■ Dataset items
• • • •

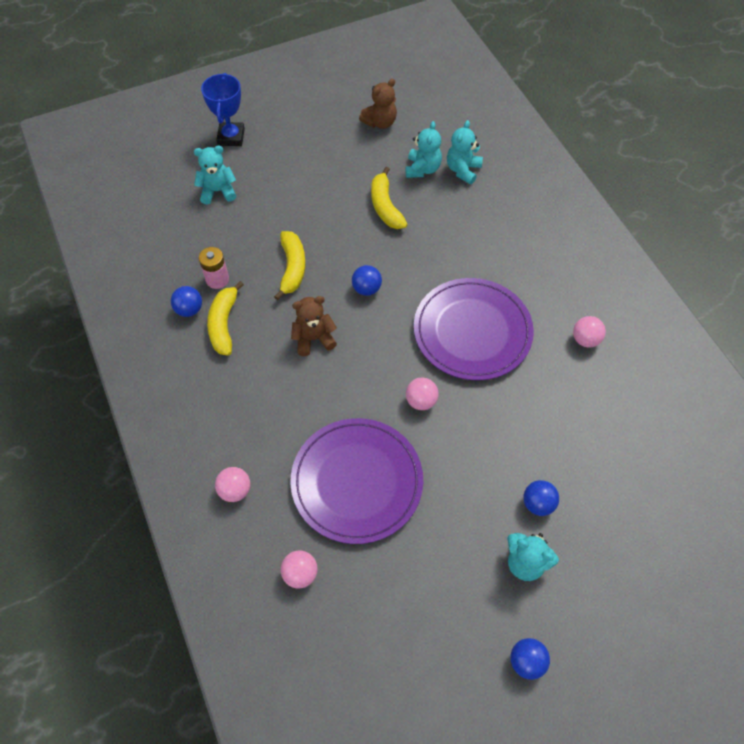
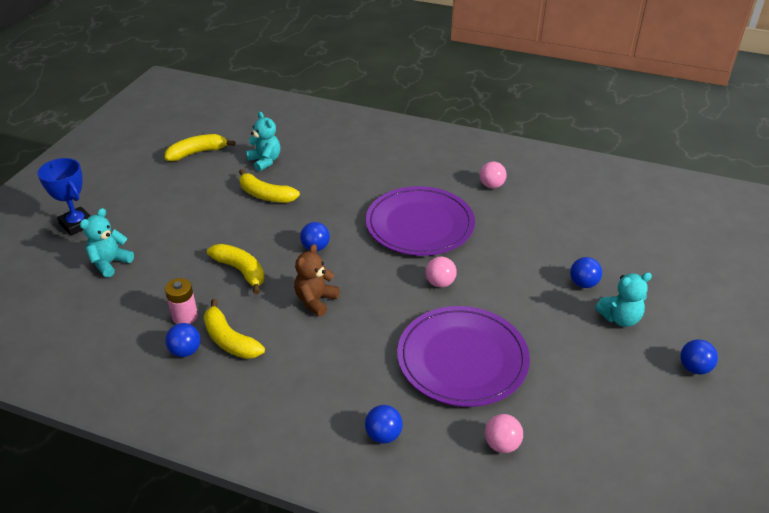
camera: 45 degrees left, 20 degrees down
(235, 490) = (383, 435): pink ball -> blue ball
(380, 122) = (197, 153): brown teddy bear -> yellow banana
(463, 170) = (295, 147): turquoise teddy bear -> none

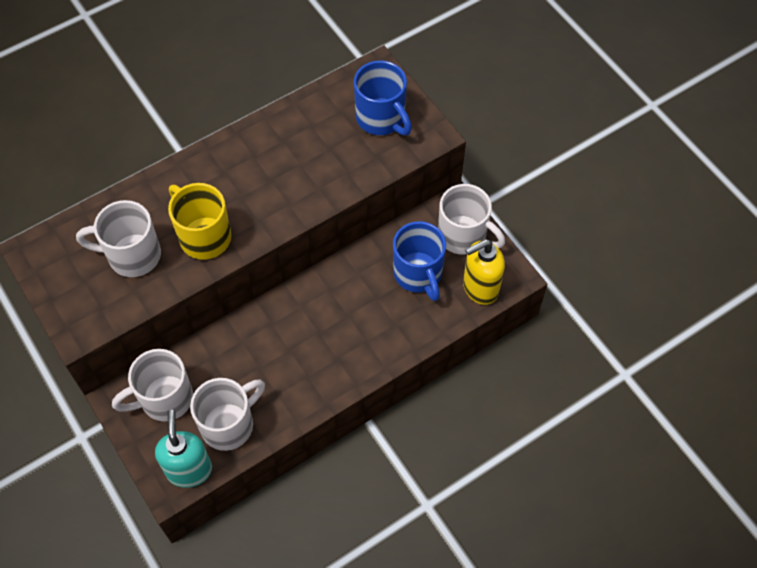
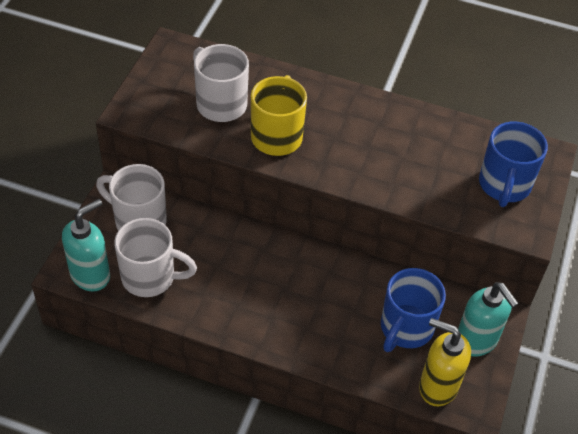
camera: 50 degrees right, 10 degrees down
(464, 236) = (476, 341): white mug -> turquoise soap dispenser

• • • •

■ Activity
Give a count of the lines above that include the word "turquoise", and add nothing to it.

■ Finished exercise
2